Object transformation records
==========
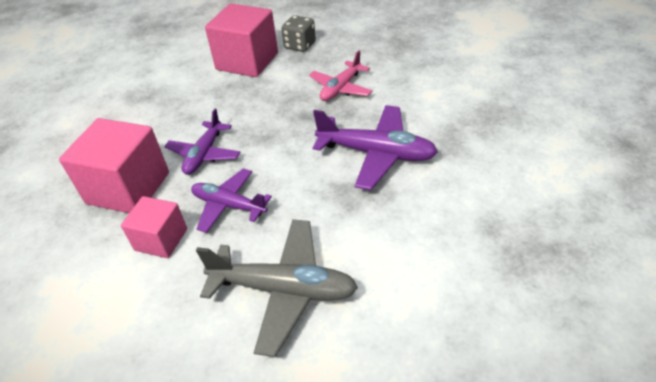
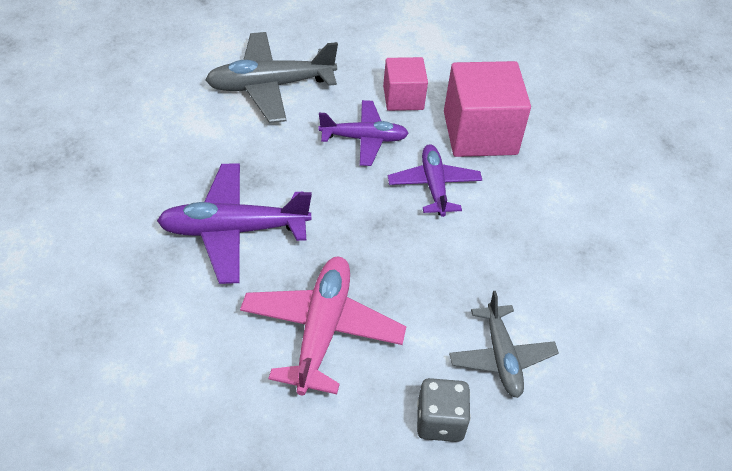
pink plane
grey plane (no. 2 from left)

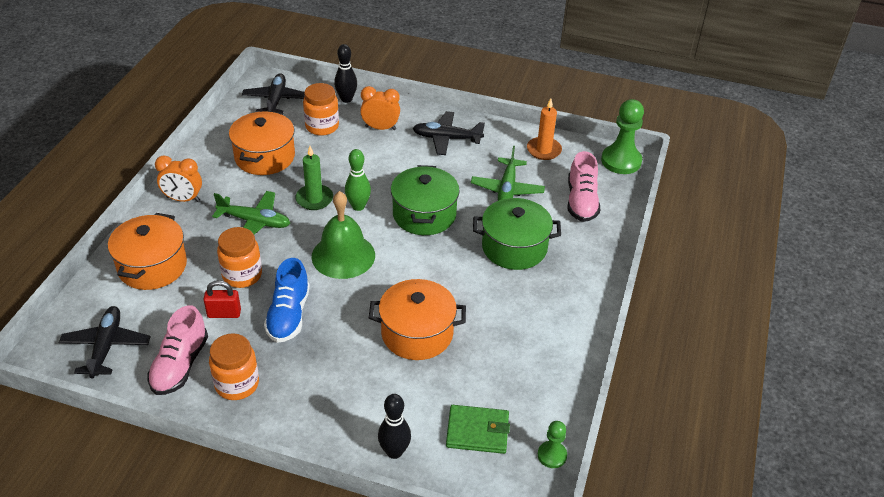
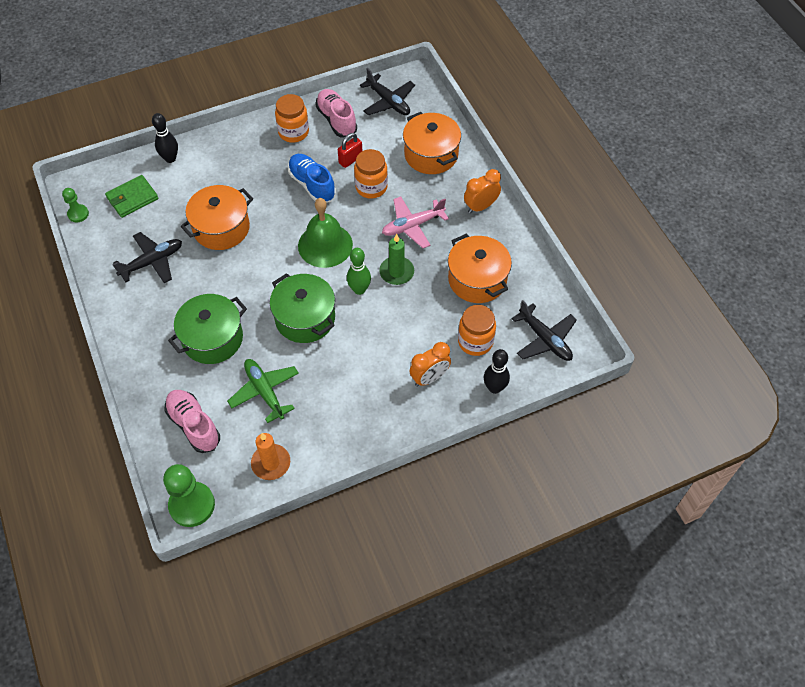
black plane (no. 1 from left)
pink plane

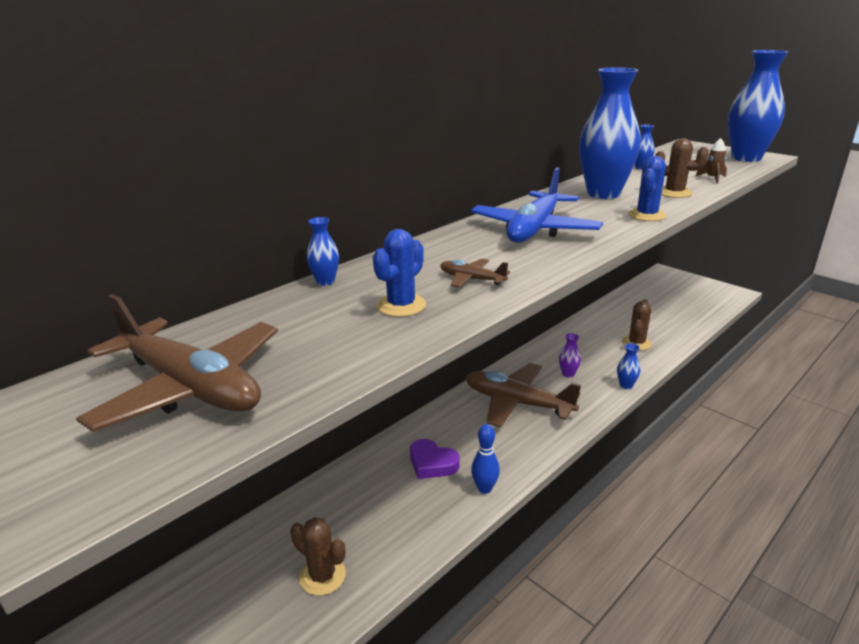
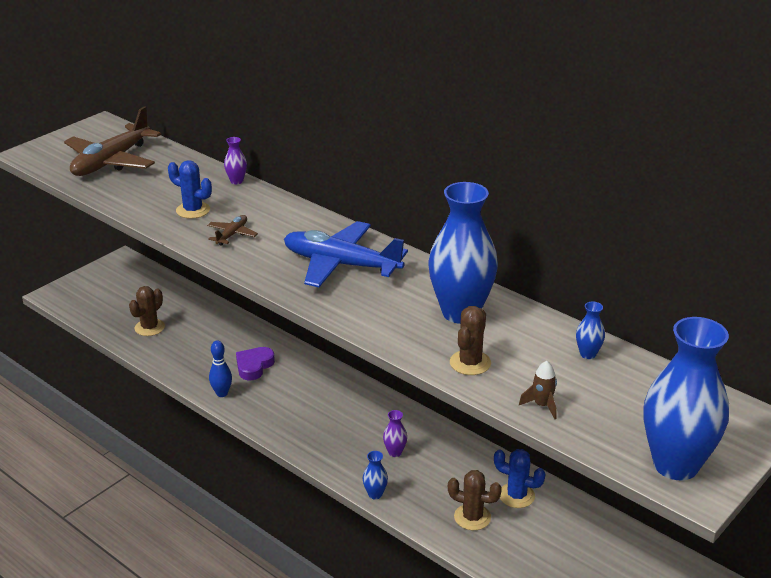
purple vase (no. 1 from left)
blue cactus (no. 2 from left)
brown plane (no. 3 from left in the first image)

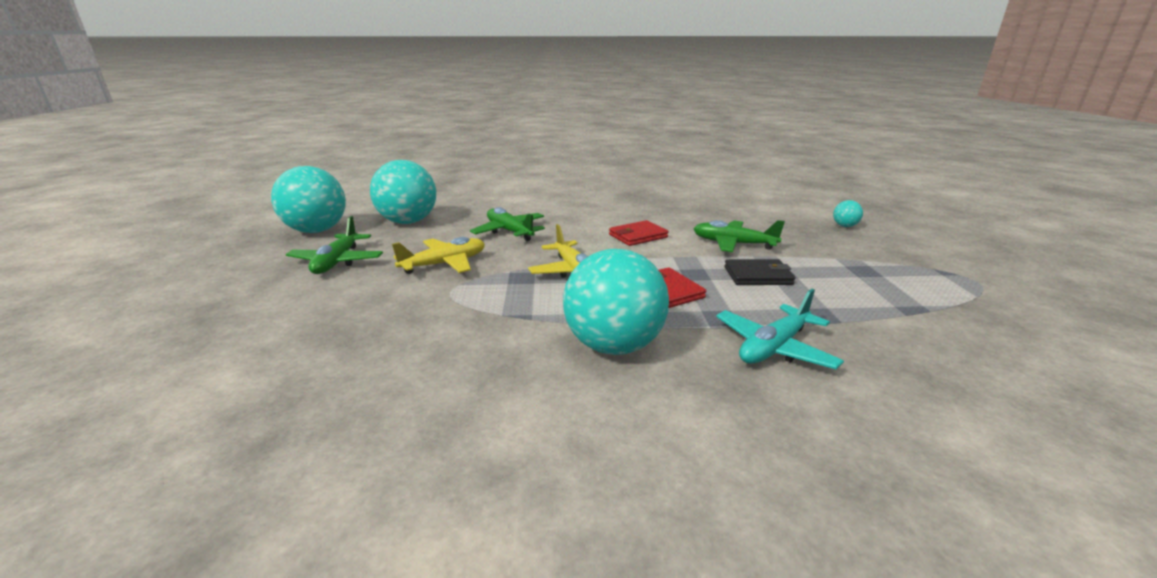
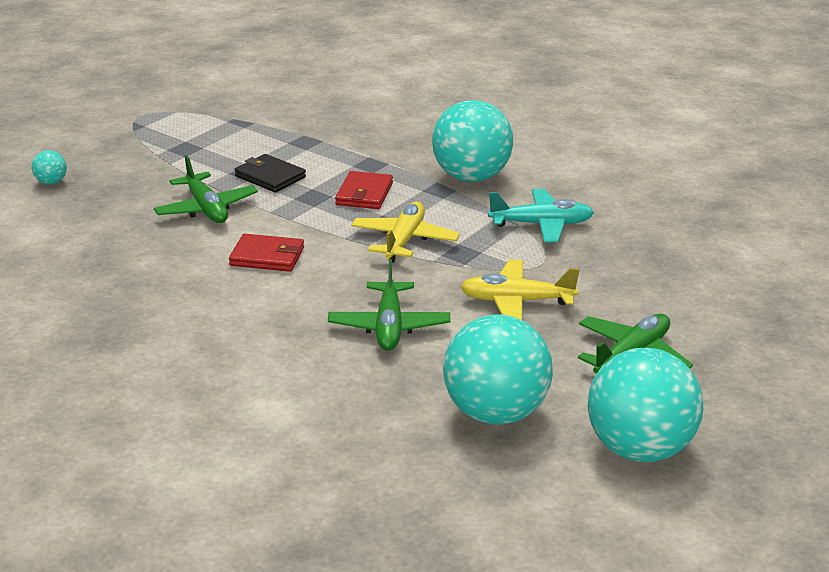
turquoise plane

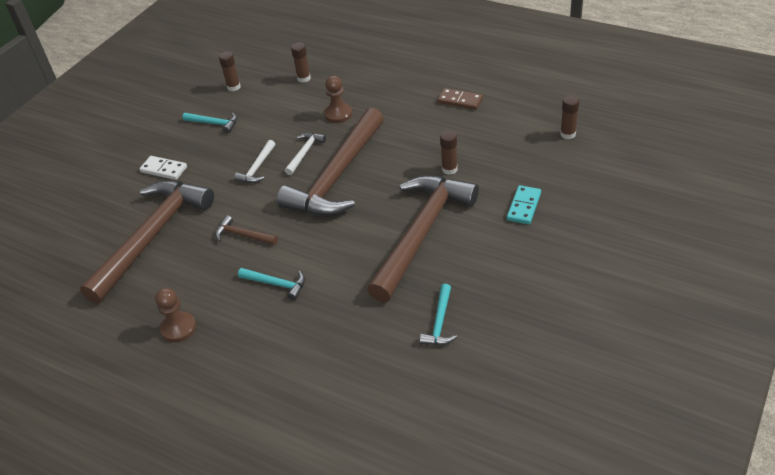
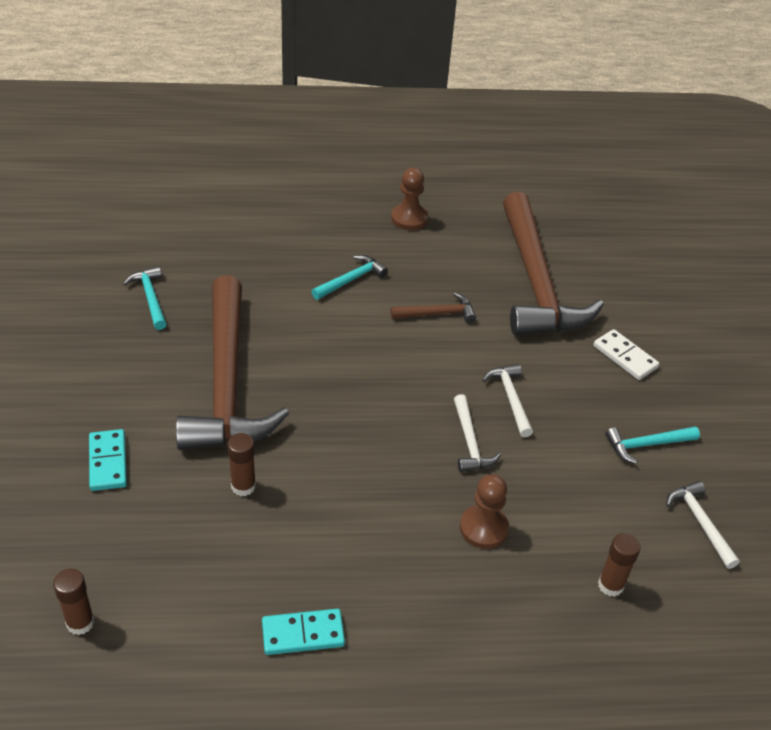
turquoise domino (no. 2 from left)
turquoise hammer (no. 2 from left)
white domino
white hammer (no. 3 from left)
brown hammer (no. 3 from left in the first image)

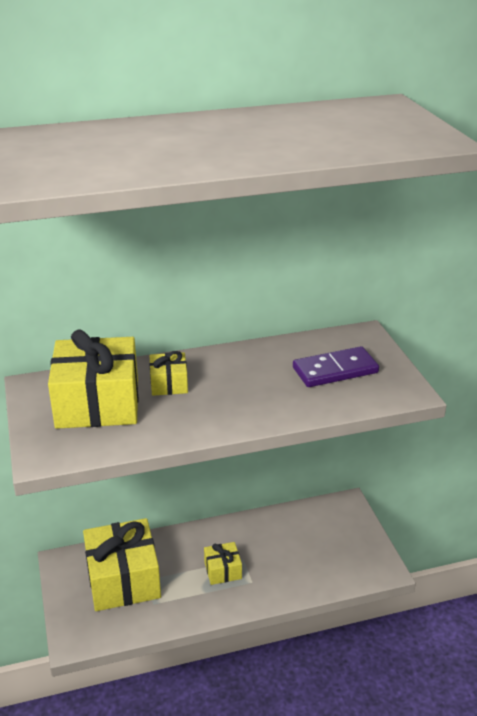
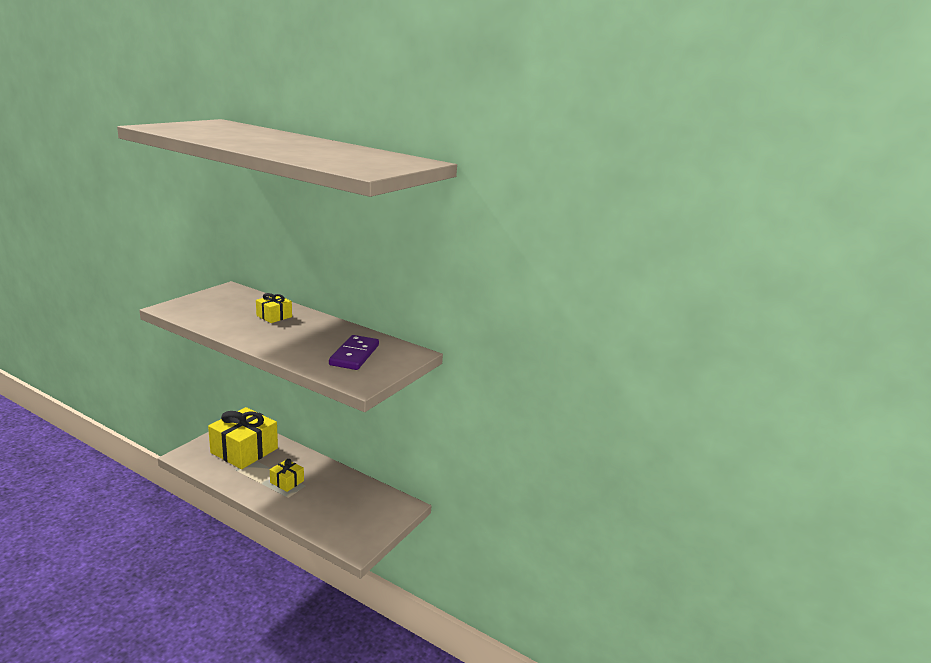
purple domino
yellow gift (no. 1 from left in the first image)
==========
Work instruction: Copy the records above precisely, and leave every image out of the copy.

Solution to the problem:
pink plane
grey plane (no. 2 from left)

black plane (no. 1 from left)
pink plane

purple vase (no. 1 from left)
blue cactus (no. 2 from left)
brown plane (no. 3 from left in the first image)

turquoise plane

turquoise domino (no. 2 from left)
turquoise hammer (no. 2 from left)
white domino
white hammer (no. 3 from left)
brown hammer (no. 3 from left in the first image)

purple domino
yellow gift (no. 1 from left in the first image)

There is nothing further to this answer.